▸ **Task details**: Your answer should be every line of the records that contains the word "diode".

** Opening Stored data block **

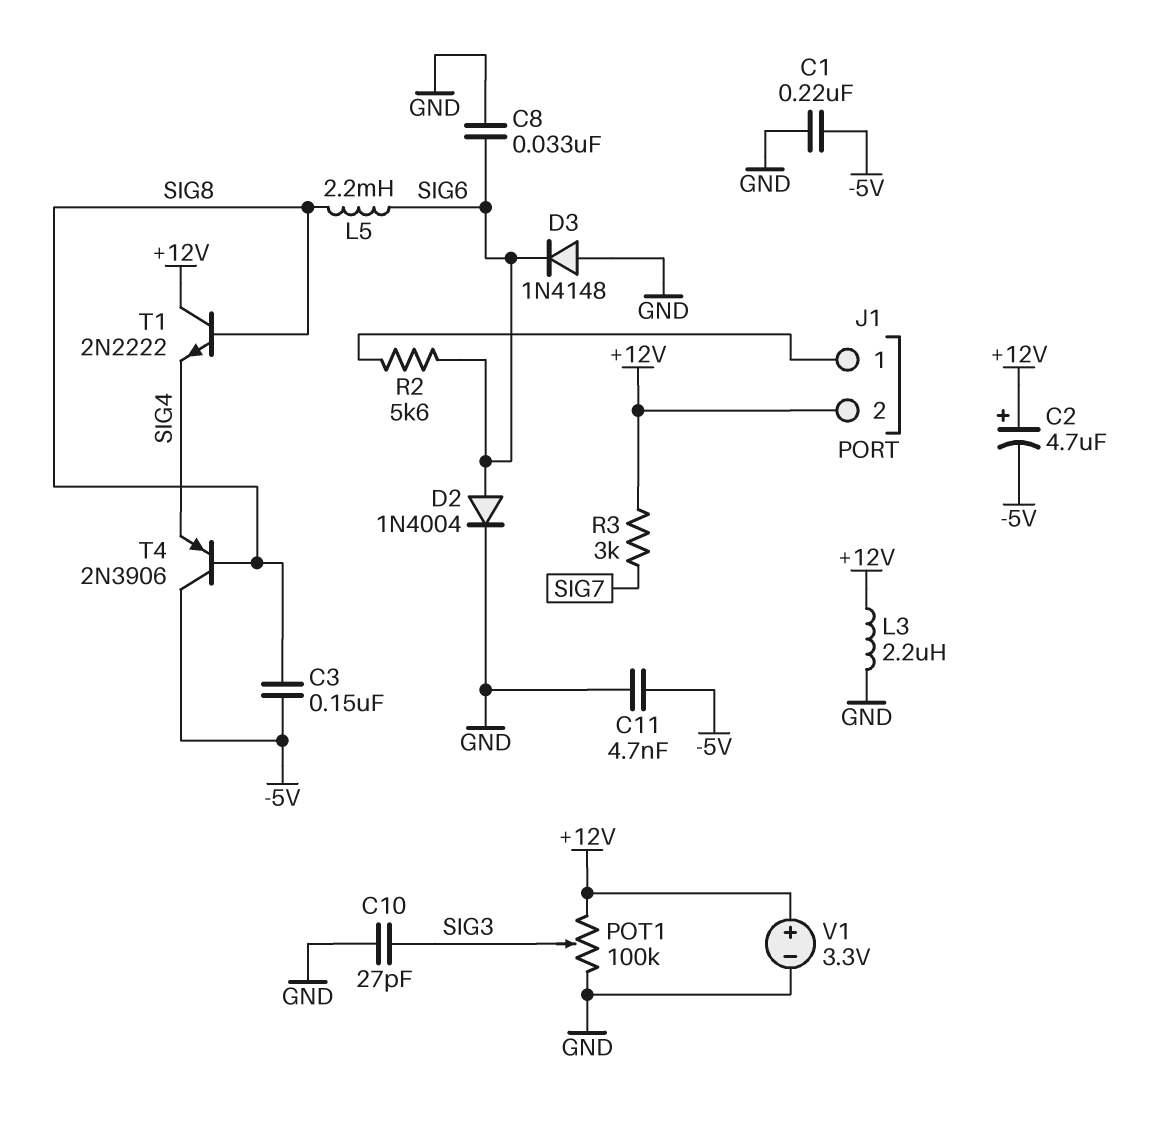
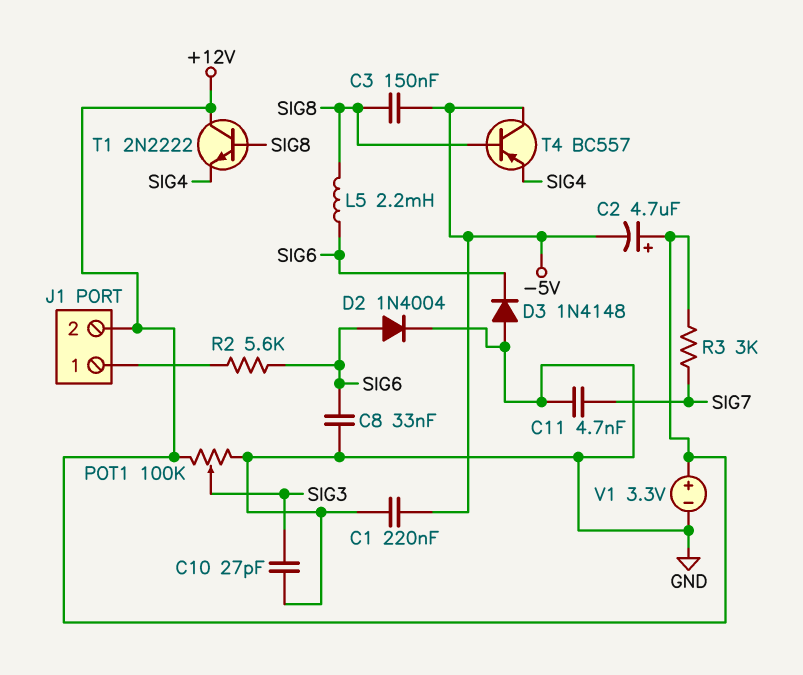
C11: 4.7nF (-5V, GND) -> 4.7nF (GND, SIG7)
L3: 2.2uH (+12V, GND) -> none
T4: PNP 2N3906 (B SIG8, C -5V, E SIG4) -> PNP BC557 (B SIG8, C -5V, E SIG4)

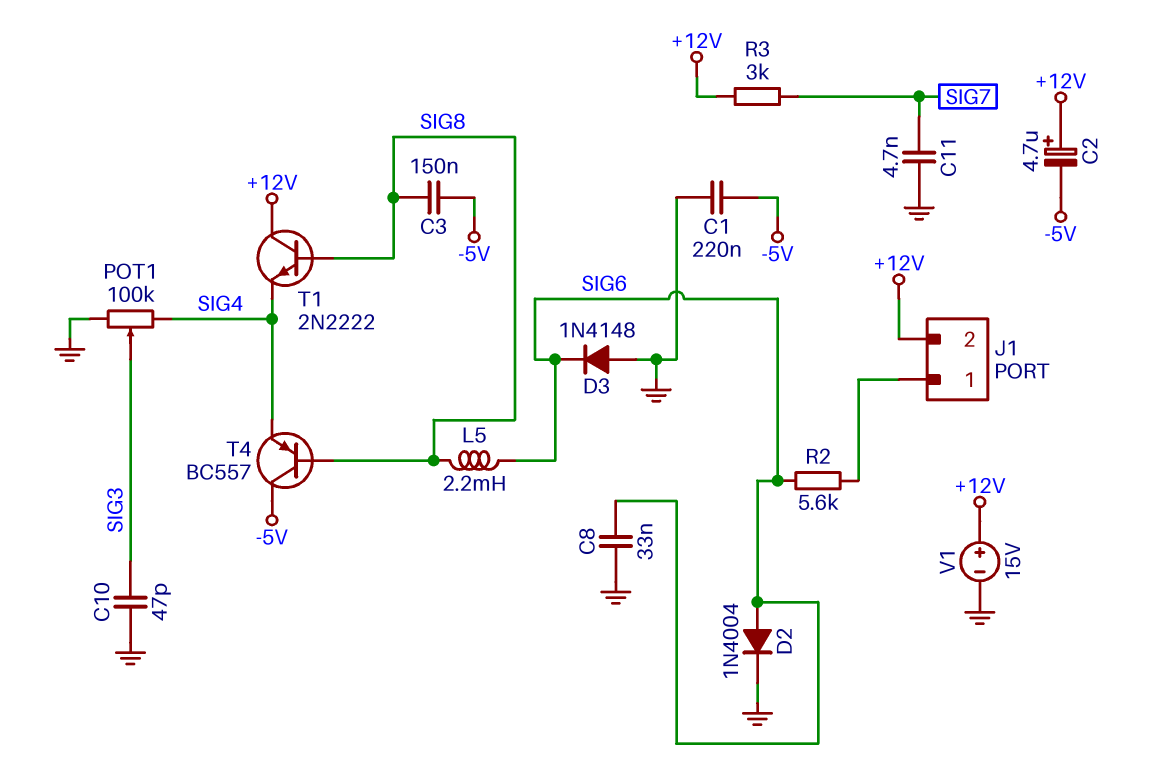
C10: 27pF (GND, SIG3) -> 47pF (GND, SIG3)
POT1: 100k (+12V, GND, wiper SIG3) -> 100k (GND, SIG4, wiper SIG3)
V1: 3.3V (plus +12V, minus GND) -> 15V (plus +12V, minus GND)

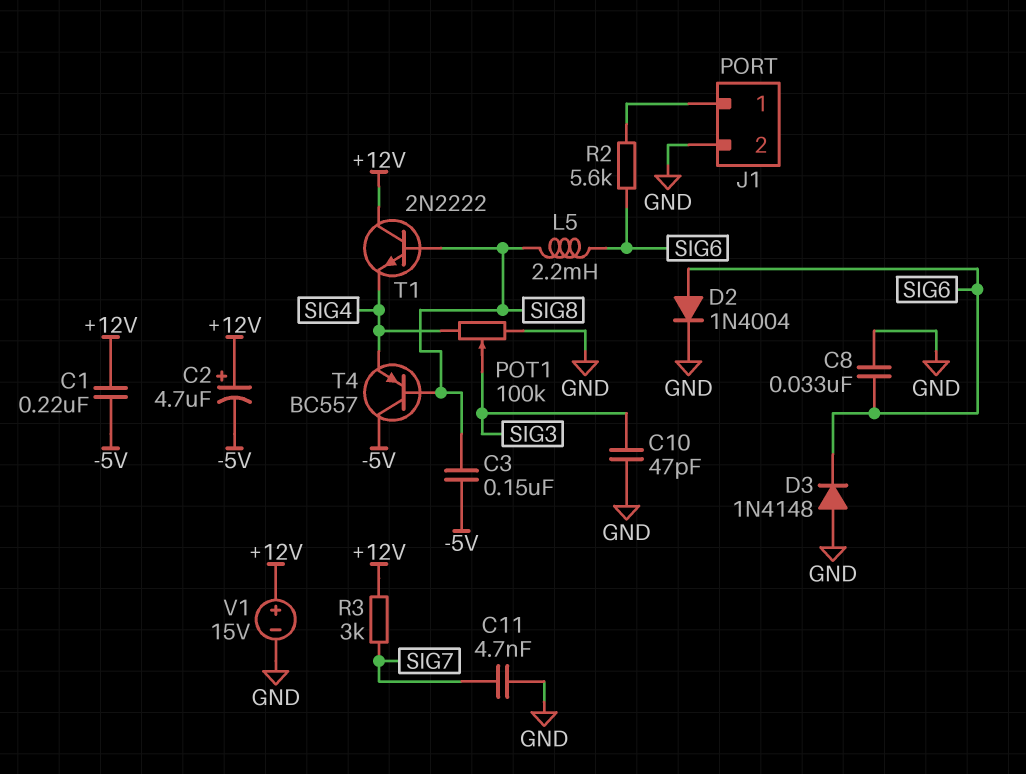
C1: 220nF (-5V, GND) -> 220nF (+12V, -5V)
J1 pin 2: +12V -> GND

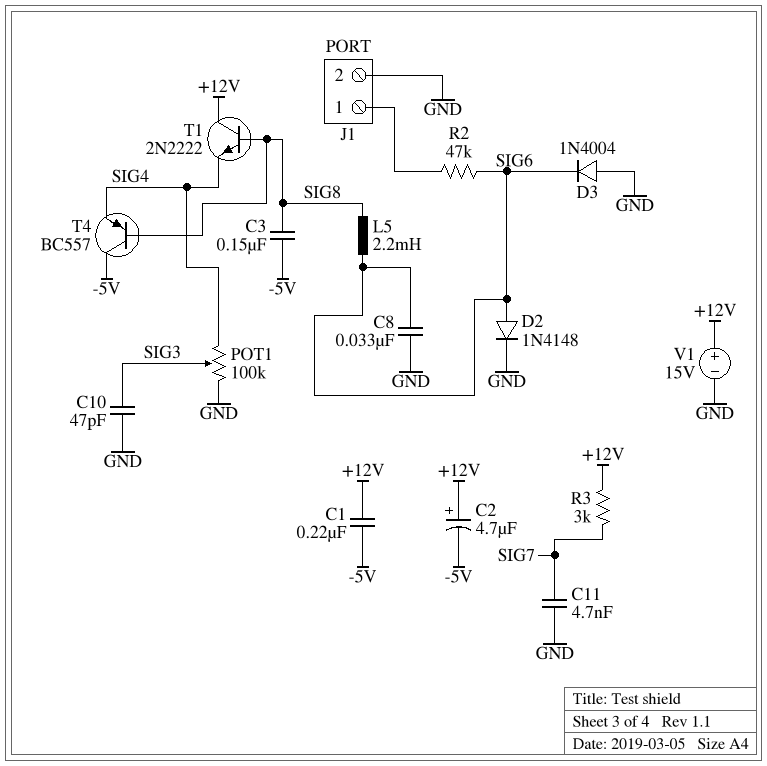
D2: diode 1N4004 (A SIG6, K GND) -> diode 1N4148 (A SIG6, K GND)
D3: diode 1N4148 (A GND, K SIG6) -> diode 1N4004 (A GND, K SIG6)
R2: 5.6k (J1/1, SIG6) -> 47k (J1/1, SIG6)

** Closing Stored data block **

▸ **Your response**:
D2: diode 1N4004 (A SIG6, K GND) -> diode 1N4148 (A SIG6, K GND)
D3: diode 1N4148 (A GND, K SIG6) -> diode 1N4004 (A GND, K SIG6)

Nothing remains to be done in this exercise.